## Your objective:
Start to finish, print the data below exactly, without the images.

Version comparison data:
--------

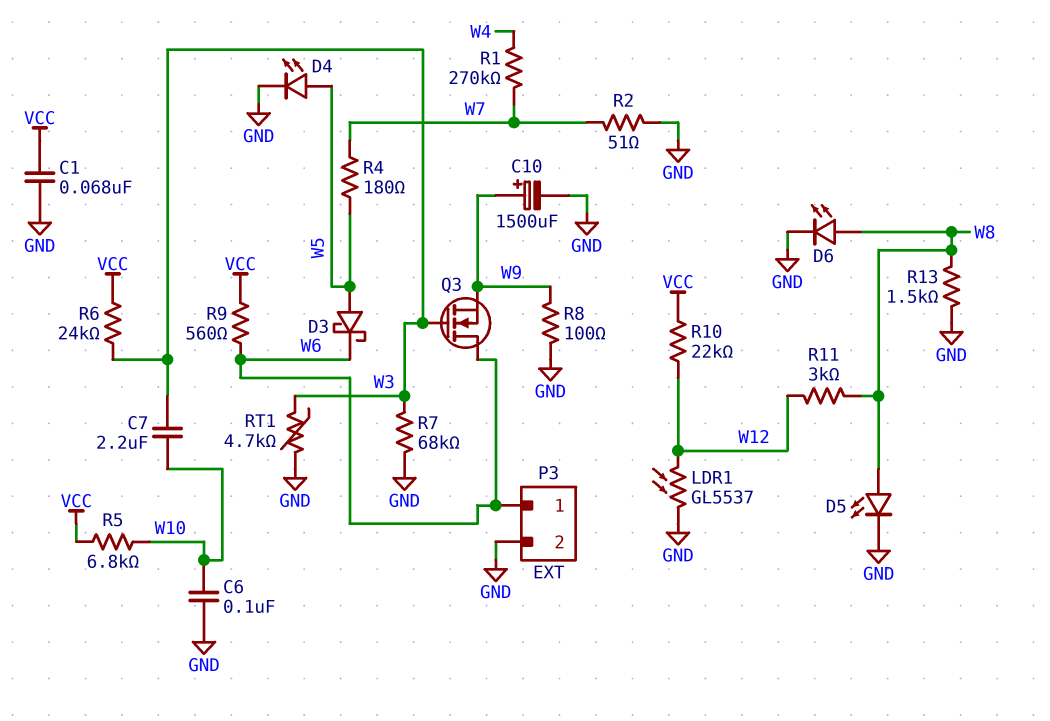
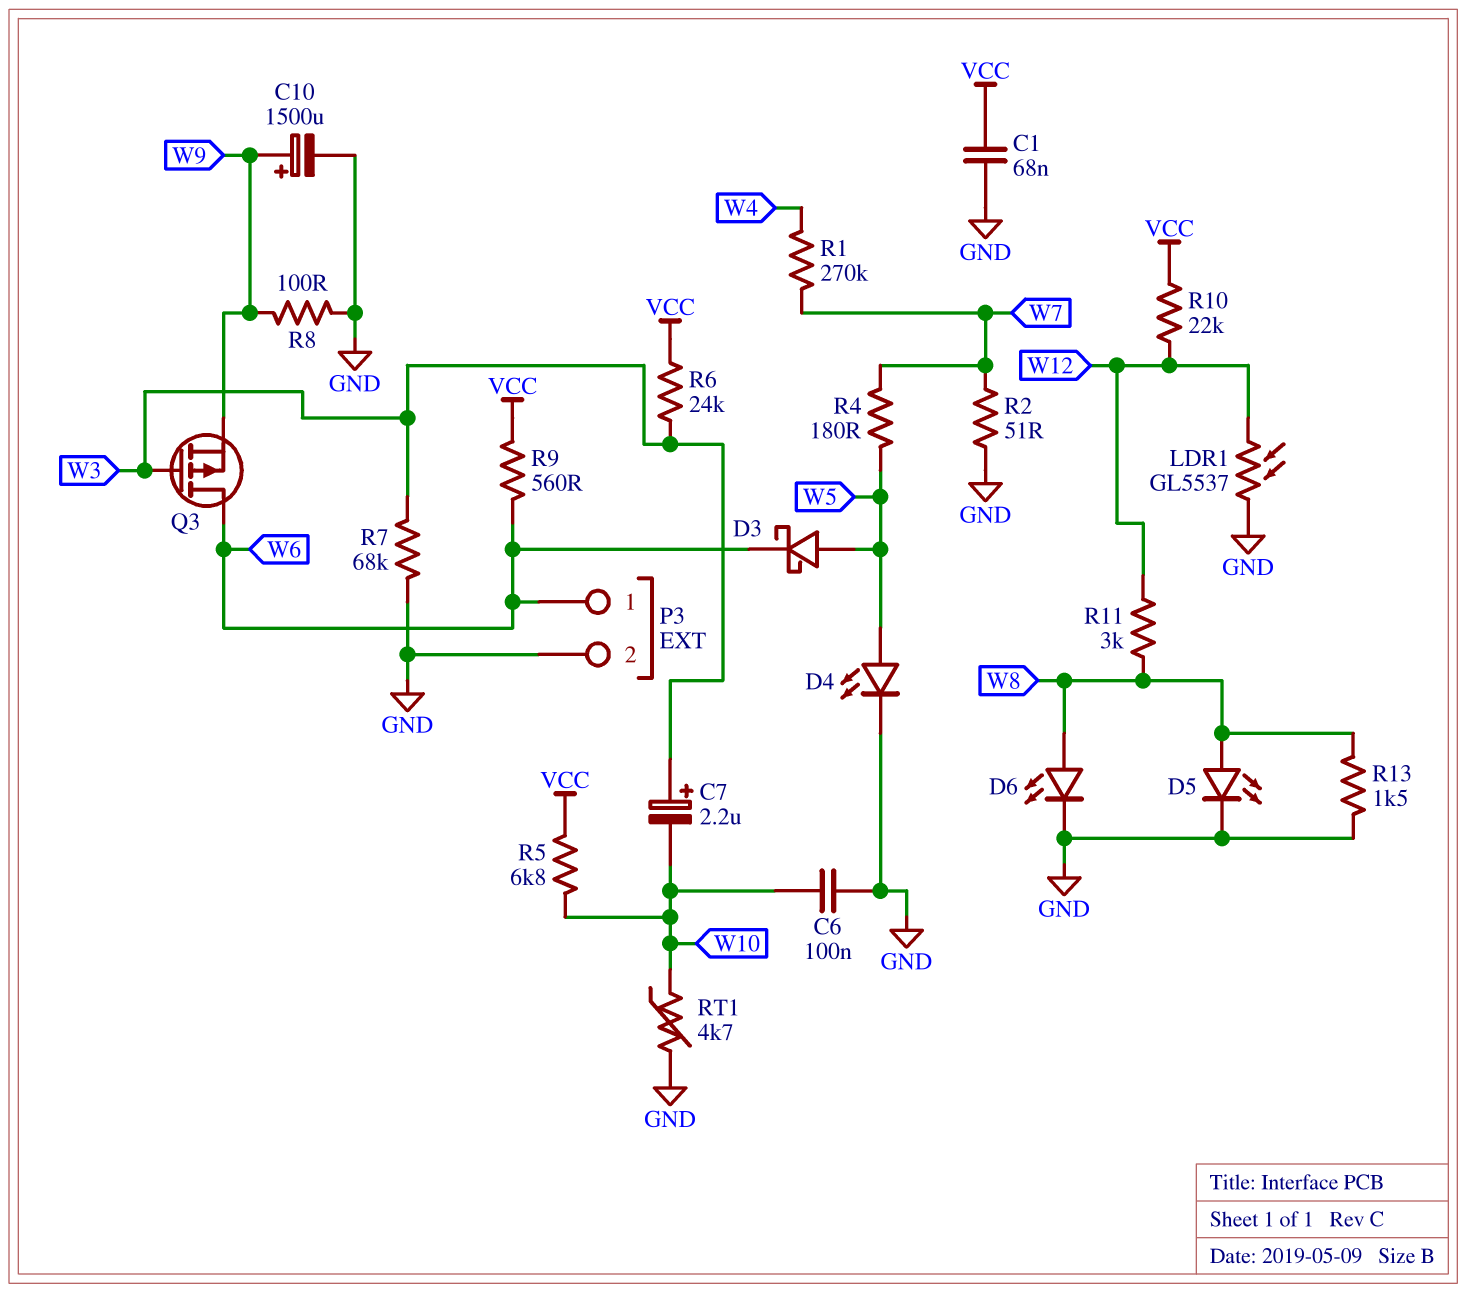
C7: 2.2uF (W3, W10) -> 2.2uF (plus W3, minus W10)
Q3: NMOS (G W3, D W6, S W9) -> PMOS (G W3, D W6, S W9)
RT1: 4.7k (GND, W3) -> 4.7k (GND, W10)

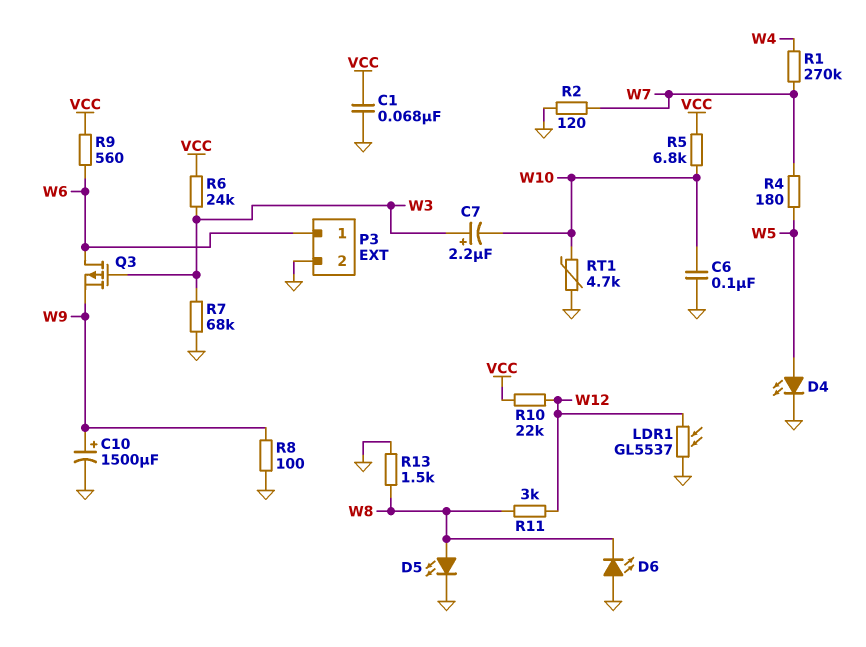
D3: schottky (A W5, K W6) -> none
D6: LED (A W8, K GND) -> LED (A GND, K W8)
R2: 51 (GND, W7) -> 120 (GND, W7)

--------

## Solution to this exercise:
C7: 2.2uF (W3, W10) -> 2.2uF (plus W3, minus W10)
Q3: NMOS (G W3, D W6, S W9) -> PMOS (G W3, D W6, S W9)
RT1: 4.7k (GND, W3) -> 4.7k (GND, W10)

D3: schottky (A W5, K W6) -> none
D6: LED (A W8, K GND) -> LED (A GND, K W8)
R2: 51 (GND, W7) -> 120 (GND, W7)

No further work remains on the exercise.